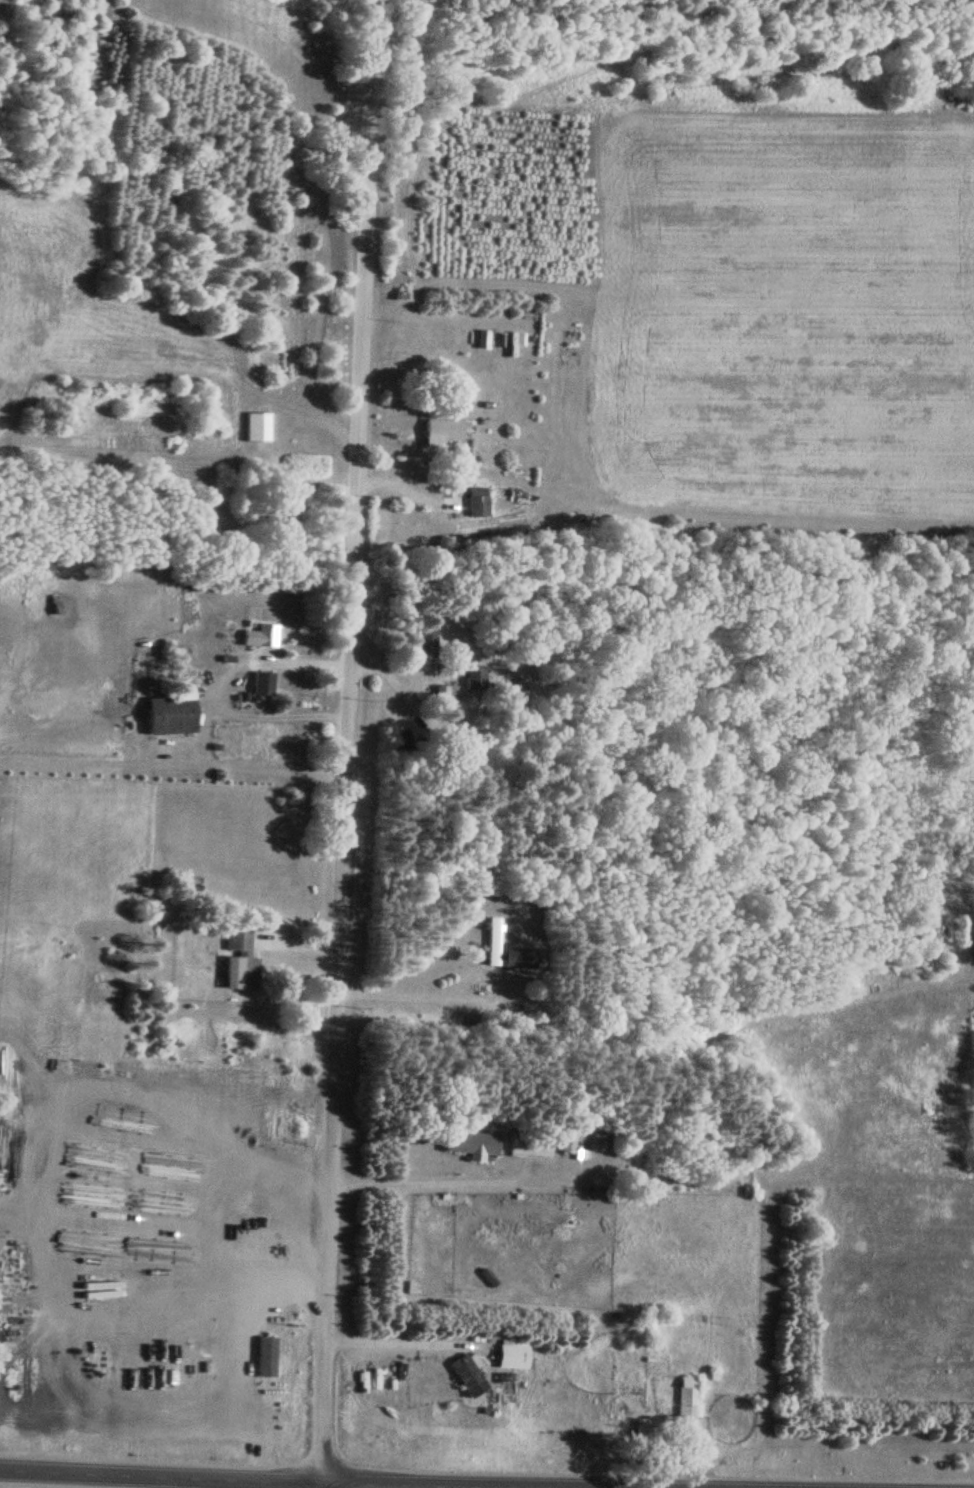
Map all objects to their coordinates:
crop: (783, 319)
building: (253, 426)
building: (440, 430)
building: (474, 502)
building: (52, 607)
building: (260, 635)
building: (424, 641)
building: (470, 678)
building: (262, 683)
building: (444, 693)
building: (170, 715)
road: (333, 743)
building: (490, 941)
building: (234, 958)
building: (517, 958)
building: (592, 1139)
building: (469, 1144)
building: (526, 1144)
building: (563, 1145)
building: (510, 1354)
building: (467, 1376)
building: (685, 1397)
building: (645, 1432)
road: (317, 1481)

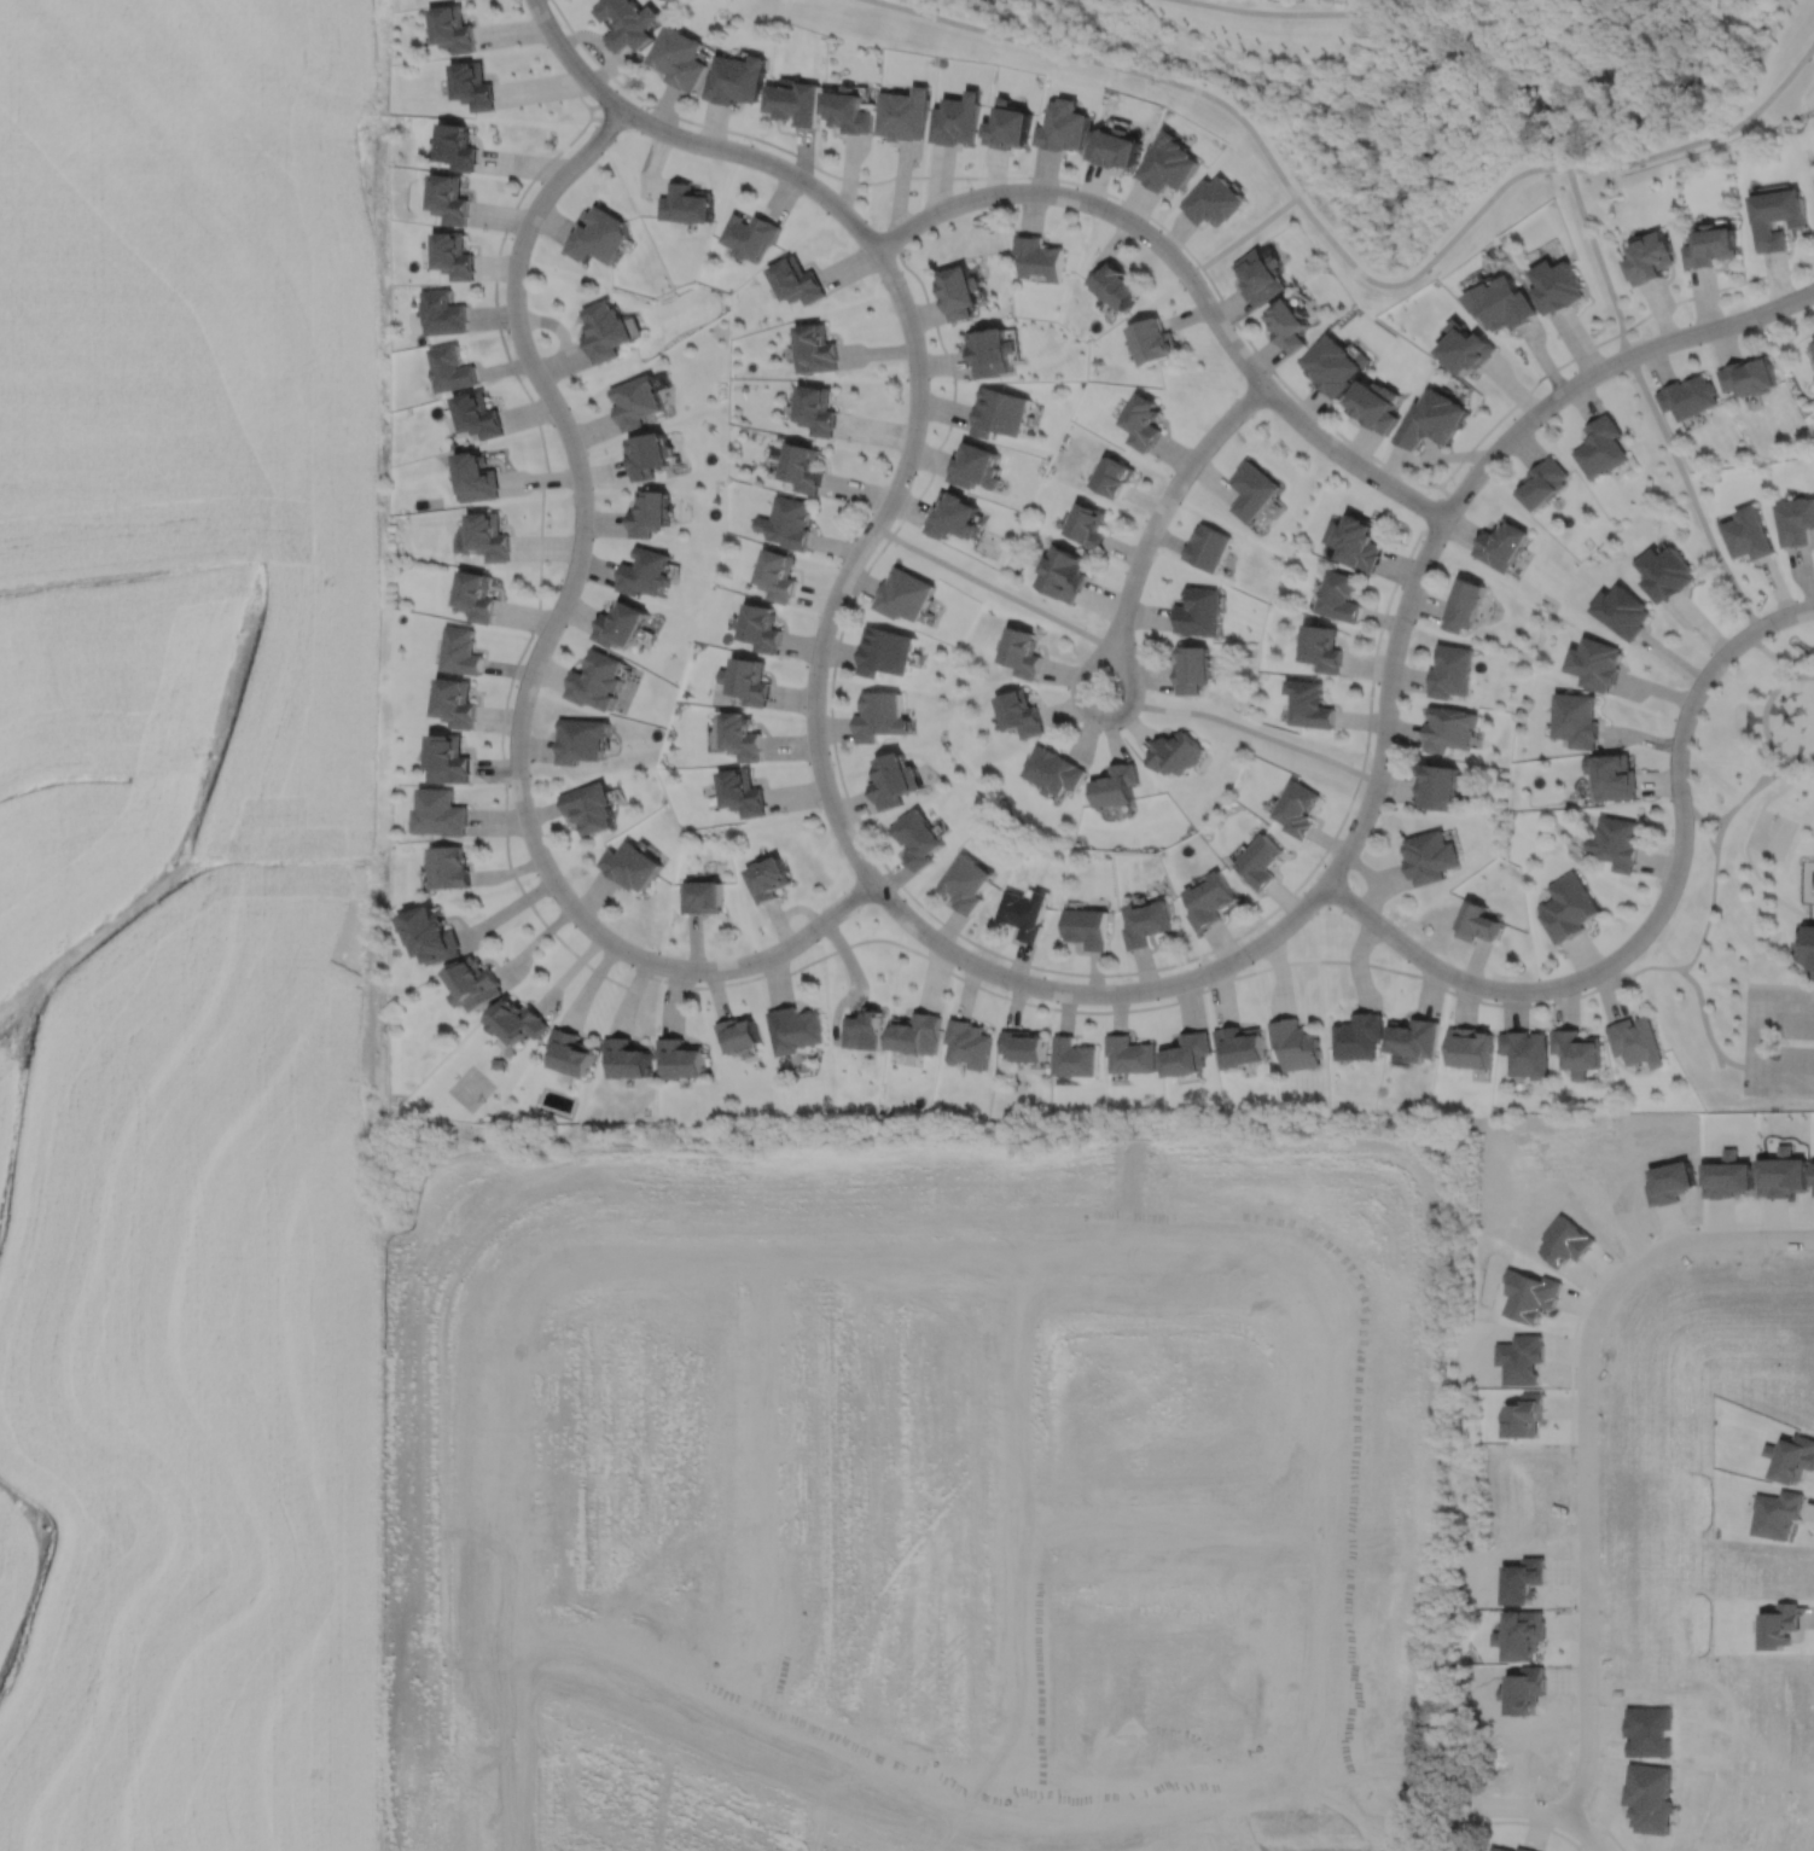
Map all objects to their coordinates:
road: (1283, 12)
street lamp: (559, 21)
building: (625, 23)
building: (450, 29)
building: (676, 58)
building: (734, 79)
building: (470, 86)
building: (792, 103)
building: (847, 112)
building: (902, 115)
building: (956, 120)
building: (1065, 122)
street lamp: (634, 127)
building: (1008, 128)
road: (692, 139)
street lamp: (749, 142)
building: (456, 143)
building: (1115, 143)
building: (1169, 159)
street lamp: (969, 184)
building: (447, 195)
building: (1216, 198)
building: (685, 200)
street lamp: (823, 210)
street lamp: (1090, 214)
building: (1774, 219)
building: (749, 231)
road: (1247, 231)
building: (597, 233)
street lamp: (508, 235)
building: (1708, 250)
building: (452, 252)
building: (1037, 254)
road: (1345, 259)
building: (1648, 260)
building: (1260, 273)
road: (1187, 276)
building: (796, 278)
street lamp: (1204, 278)
street lamp: (904, 280)
building: (1115, 282)
building: (1559, 283)
building: (959, 289)
building: (1504, 301)
building: (441, 310)
building: (1287, 322)
road: (1635, 322)
street lamp: (1758, 324)
building: (604, 328)
street lamp: (503, 329)
street lamp: (1650, 333)
building: (1153, 338)
building: (1468, 345)
building: (815, 346)
building: (991, 349)
road: (1263, 360)
building: (1333, 363)
building: (449, 366)
building: (1749, 374)
street lamp: (1271, 375)
street lamp: (904, 379)
building: (1688, 394)
building: (635, 399)
building: (1374, 404)
building: (816, 408)
building: (999, 410)
building: (478, 413)
building: (1432, 417)
building: (1143, 419)
street lamp: (549, 422)
street lamp: (1539, 423)
building: (1602, 445)
building: (648, 453)
building: (975, 464)
building: (802, 466)
street lamp: (915, 472)
street lamp: (1166, 473)
building: (1115, 475)
building: (475, 476)
street lamp: (1452, 481)
building: (1542, 481)
building: (1253, 488)
road: (1169, 492)
building: (649, 511)
building: (953, 514)
building: (1797, 520)
building: (787, 521)
building: (1086, 523)
building: (1749, 533)
building: (488, 535)
street lamp: (591, 536)
building: (1357, 541)
building: (1501, 543)
building: (1208, 546)
street lamp: (834, 565)
building: (644, 571)
building: (1061, 571)
building: (1666, 572)
building: (777, 574)
road: (988, 584)
building: (904, 593)
building: (475, 595)
building: (1340, 596)
building: (1463, 604)
building: (1200, 610)
building: (1623, 610)
building: (620, 623)
street lamp: (1102, 623)
street lamp: (1410, 626)
building: (761, 627)
street lamp: (1777, 631)
street lamp: (531, 636)
building: (1324, 647)
building: (460, 650)
building: (885, 651)
building: (1021, 652)
road: (534, 656)
building: (1596, 663)
road: (1792, 664)
road: (1084, 666)
building: (1192, 668)
building: (1449, 670)
street lamp: (827, 674)
building: (595, 680)
building: (746, 680)
street lamp: (1685, 683)
building: (456, 702)
building: (1312, 703)
building: (1019, 713)
building: (879, 716)
road: (1762, 718)
building: (1577, 719)
building: (1447, 728)
street lamp: (1099, 730)
road: (1254, 730)
building: (740, 736)
building: (580, 740)
street lamp: (1368, 752)
building: (1176, 753)
building: (451, 759)
road: (1764, 763)
building: (1051, 770)
building: (1613, 776)
street lamp: (530, 777)
building: (892, 781)
building: (1115, 785)
building: (1437, 786)
building: (742, 793)
road: (1742, 797)
street lamp: (1693, 798)
building: (588, 807)
building: (1298, 809)
street lamp: (818, 811)
building: (442, 813)
road: (1714, 817)
building: (916, 839)
building: (1617, 842)
building: (1428, 857)
building: (1258, 860)
street lamp: (1322, 863)
building: (630, 866)
building: (450, 867)
building: (768, 880)
building: (964, 884)
road: (1713, 884)
park: (1746, 886)
street lamp: (550, 898)
building: (702, 898)
street lamp: (903, 898)
building: (1209, 899)
street lamp: (1647, 901)
building: (1568, 908)
building: (1024, 914)
road: (1653, 918)
building: (1147, 923)
building: (1477, 923)
street lamp: (1398, 924)
building: (429, 928)
building: (1087, 928)
street lamp: (817, 938)
road: (972, 941)
building: (1809, 948)
street lamp: (657, 949)
road: (808, 960)
street lamp: (1251, 962)
street lamp: (1121, 978)
building: (471, 979)
road: (1176, 980)
street lamp: (1004, 988)
street lamp: (1545, 998)
road: (1755, 1009)
building: (514, 1017)
building: (793, 1026)
building: (863, 1026)
building: (915, 1029)
building: (735, 1031)
building: (1357, 1033)
building: (1414, 1035)
building: (1636, 1039)
parking lot: (1753, 1039)
building: (968, 1040)
building: (1294, 1041)
building: (1023, 1042)
building: (1239, 1043)
building: (1469, 1044)
building: (568, 1048)
building: (1576, 1048)
building: (1186, 1050)
building: (1524, 1050)
building: (1129, 1051)
building: (624, 1054)
building: (1073, 1054)
building: (678, 1056)
road: (1783, 1069)
road: (1714, 1237)
road: (918, 1250)
road: (763, 1480)
road: (1014, 1524)
road: (1166, 1524)
road: (1317, 1536)
road: (1585, 1540)
road: (521, 1567)
road: (454, 1761)
road: (986, 1799)
road: (1549, 1811)

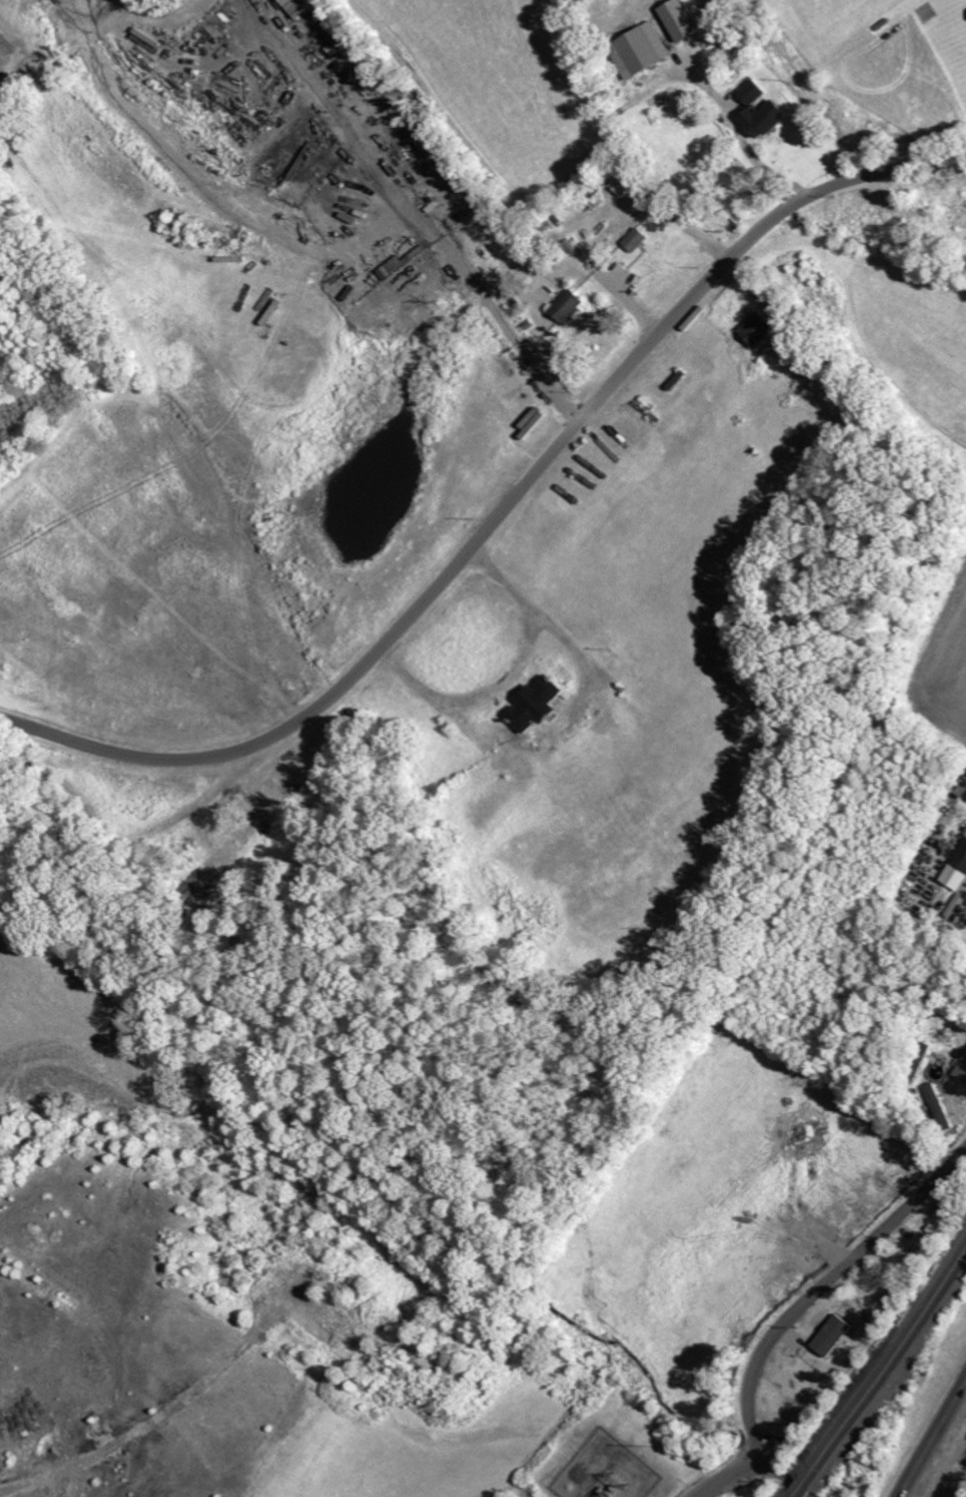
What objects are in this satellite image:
building: (298, 6)
building: (681, 20)
building: (641, 50)
building: (775, 109)
building: (637, 240)
building: (570, 306)
building: (759, 329)
road: (503, 513)
building: (539, 705)
building: (956, 869)
building: (961, 1065)
road: (822, 1281)
building: (831, 1336)
railway: (879, 1369)
railway: (885, 1379)
road: (931, 1437)
road: (744, 1462)
road: (773, 1468)
road: (710, 1484)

——

Write out all the entries again, word for word, and print no images.

Map all objects to their coordinates:
crop: (783, 319)
building: (253, 426)
building: (440, 430)
building: (474, 502)
building: (52, 607)
building: (260, 635)
building: (424, 641)
building: (470, 678)
building: (262, 683)
building: (444, 693)
building: (170, 715)
road: (333, 743)
building: (490, 941)
building: (234, 958)
building: (517, 958)
building: (592, 1139)
building: (469, 1144)
building: (526, 1144)
building: (563, 1145)
building: (510, 1354)
building: (467, 1376)
building: (685, 1397)
building: (645, 1432)
road: (317, 1481)

Map all objects to their coordinates:
road: (1283, 12)
street lamp: (559, 21)
building: (625, 23)
building: (450, 29)
building: (676, 58)
building: (734, 79)
building: (470, 86)
building: (792, 103)
building: (847, 112)
building: (902, 115)
building: (956, 120)
building: (1065, 122)
street lamp: (634, 127)
building: (1008, 128)
road: (692, 139)
street lamp: (749, 142)
building: (456, 143)
building: (1115, 143)
building: (1169, 159)
street lamp: (969, 184)
building: (447, 195)
building: (1216, 198)
building: (685, 200)
street lamp: (823, 210)
street lamp: (1090, 214)
building: (1774, 219)
building: (749, 231)
road: (1247, 231)
building: (597, 233)
street lamp: (508, 235)
building: (1708, 250)
building: (452, 252)
building: (1037, 254)
road: (1345, 259)
building: (1648, 260)
building: (1260, 273)
road: (1187, 276)
building: (796, 278)
street lamp: (1204, 278)
street lamp: (904, 280)
building: (1115, 282)
building: (1559, 283)
building: (959, 289)
building: (1504, 301)
building: (441, 310)
building: (1287, 322)
road: (1635, 322)
street lamp: (1758, 324)
building: (604, 328)
street lamp: (503, 329)
street lamp: (1650, 333)
building: (1153, 338)
building: (1468, 345)
building: (815, 346)
building: (991, 349)
road: (1263, 360)
building: (1333, 363)
building: (449, 366)
building: (1749, 374)
street lamp: (1271, 375)
street lamp: (904, 379)
building: (1688, 394)
building: (635, 399)
building: (1374, 404)
building: (816, 408)
building: (999, 410)
building: (478, 413)
building: (1432, 417)
building: (1143, 419)
street lamp: (549, 422)
street lamp: (1539, 423)
building: (1602, 445)
building: (648, 453)
building: (975, 464)
building: (802, 466)
street lamp: (915, 472)
street lamp: (1166, 473)
building: (1115, 475)
building: (475, 476)
street lamp: (1452, 481)
building: (1542, 481)
building: (1253, 488)
road: (1169, 492)
building: (649, 511)
building: (953, 514)
building: (1797, 520)
building: (787, 521)
building: (1086, 523)
building: (1749, 533)
building: (488, 535)
street lamp: (591, 536)
building: (1357, 541)
building: (1501, 543)
building: (1208, 546)
street lamp: (834, 565)
building: (644, 571)
building: (1061, 571)
building: (1666, 572)
building: (777, 574)
road: (988, 584)
building: (904, 593)
building: (475, 595)
building: (1340, 596)
building: (1463, 604)
building: (1200, 610)
building: (1623, 610)
building: (620, 623)
street lamp: (1102, 623)
street lamp: (1410, 626)
building: (761, 627)
street lamp: (1777, 631)
street lamp: (531, 636)
building: (1324, 647)
building: (460, 650)
building: (885, 651)
building: (1021, 652)
road: (534, 656)
building: (1596, 663)
road: (1792, 664)
road: (1084, 666)
building: (1192, 668)
building: (1449, 670)
street lamp: (827, 674)
building: (595, 680)
building: (746, 680)
street lamp: (1685, 683)
building: (456, 702)
building: (1312, 703)
building: (1019, 713)
building: (879, 716)
road: (1762, 718)
building: (1577, 719)
building: (1447, 728)
street lamp: (1099, 730)
road: (1254, 730)
building: (740, 736)
building: (580, 740)
street lamp: (1368, 752)
building: (1176, 753)
building: (451, 759)
road: (1764, 763)
building: (1051, 770)
building: (1613, 776)
street lamp: (530, 777)
building: (892, 781)
building: (1115, 785)
building: (1437, 786)
building: (742, 793)
road: (1742, 797)
street lamp: (1693, 798)
building: (588, 807)
building: (1298, 809)
street lamp: (818, 811)
building: (442, 813)
road: (1714, 817)
building: (916, 839)
building: (1617, 842)
building: (1428, 857)
building: (1258, 860)
street lamp: (1322, 863)
building: (630, 866)
building: (450, 867)
building: (768, 880)
building: (964, 884)
road: (1713, 884)
park: (1746, 886)
street lamp: (550, 898)
building: (702, 898)
street lamp: (903, 898)
building: (1209, 899)
street lamp: (1647, 901)
building: (1568, 908)
building: (1024, 914)
road: (1653, 918)
building: (1147, 923)
building: (1477, 923)
street lamp: (1398, 924)
building: (429, 928)
building: (1087, 928)
street lamp: (817, 938)
road: (972, 941)
building: (1809, 948)
street lamp: (657, 949)
road: (808, 960)
street lamp: (1251, 962)
street lamp: (1121, 978)
building: (471, 979)
road: (1176, 980)
street lamp: (1004, 988)
street lamp: (1545, 998)
road: (1755, 1009)
building: (514, 1017)
building: (793, 1026)
building: (863, 1026)
building: (915, 1029)
building: (735, 1031)
building: (1357, 1033)
building: (1414, 1035)
building: (1636, 1039)
parking lot: (1753, 1039)
building: (968, 1040)
building: (1294, 1041)
building: (1023, 1042)
building: (1239, 1043)
building: (1469, 1044)
building: (568, 1048)
building: (1576, 1048)
building: (1186, 1050)
building: (1524, 1050)
building: (1129, 1051)
building: (624, 1054)
building: (1073, 1054)
building: (678, 1056)
road: (1783, 1069)
road: (1714, 1237)
road: (918, 1250)
road: (763, 1480)
road: (1014, 1524)
road: (1166, 1524)
road: (1317, 1536)
road: (1585, 1540)
road: (521, 1567)
road: (454, 1761)
road: (986, 1799)
road: (1549, 1811)

What objects are in this satellite image:
building: (298, 6)
building: (681, 20)
building: (641, 50)
building: (775, 109)
building: (637, 240)
building: (570, 306)
building: (759, 329)
road: (503, 513)
building: (539, 705)
building: (956, 869)
building: (961, 1065)
road: (822, 1281)
building: (831, 1336)
railway: (879, 1369)
railway: (885, 1379)
road: (931, 1437)
road: (744, 1462)
road: (773, 1468)
road: (710, 1484)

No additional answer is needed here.